=== Task instructions ===
Every line below needs to be printed again exactly, without any of its pictures.

=== Data shown ===
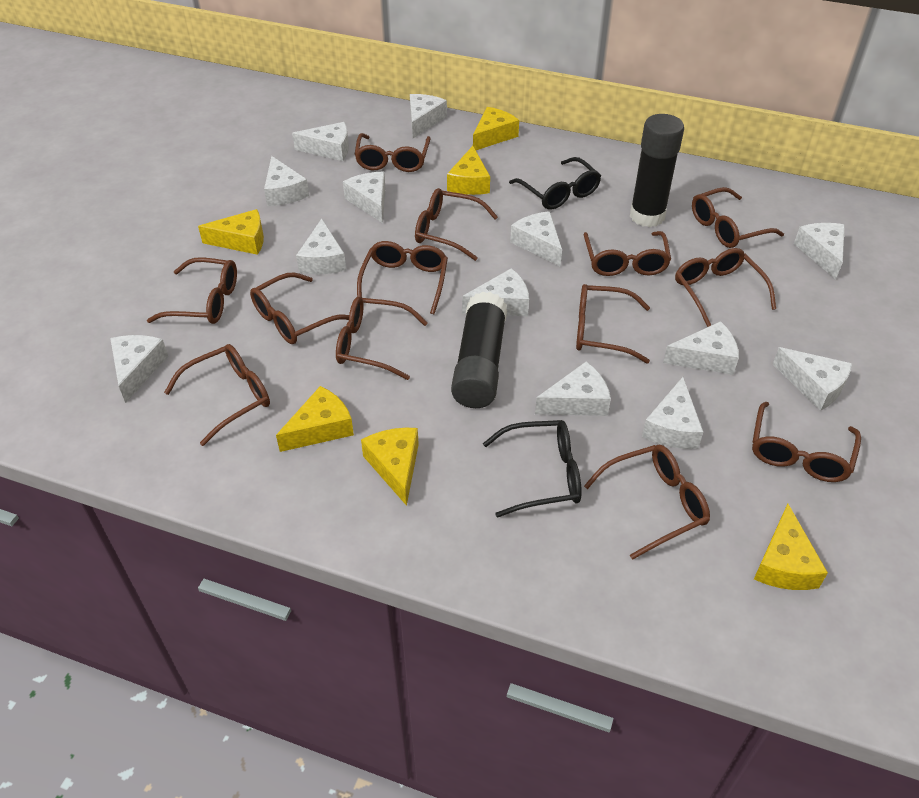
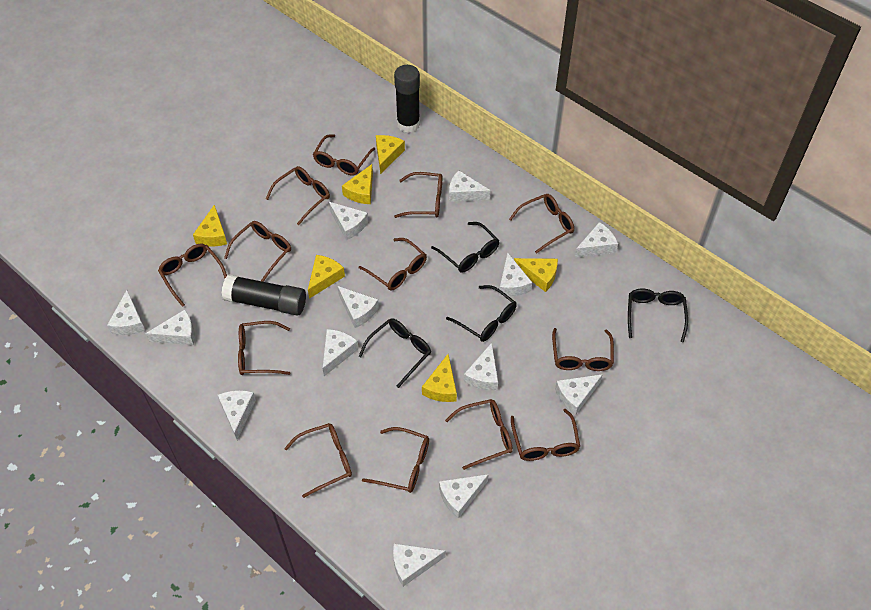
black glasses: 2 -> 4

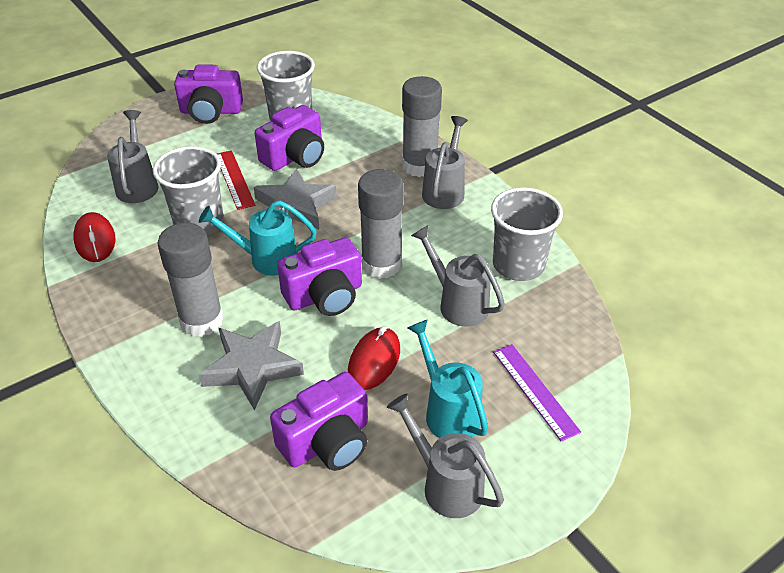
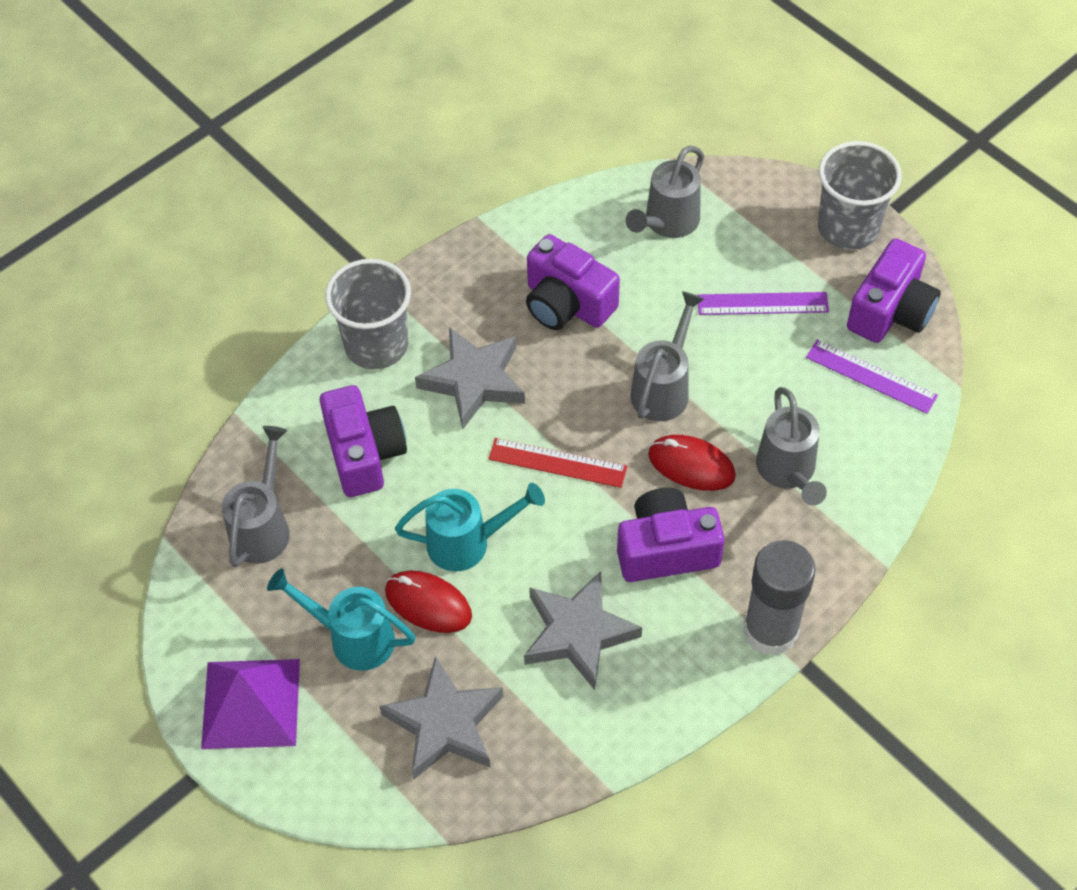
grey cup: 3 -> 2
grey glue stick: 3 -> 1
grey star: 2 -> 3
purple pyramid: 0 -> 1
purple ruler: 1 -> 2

=== Answer below ===
black glasses: 2 -> 4

grey cup: 3 -> 2
grey glue stick: 3 -> 1
grey star: 2 -> 3
purple pyramid: 0 -> 1
purple ruler: 1 -> 2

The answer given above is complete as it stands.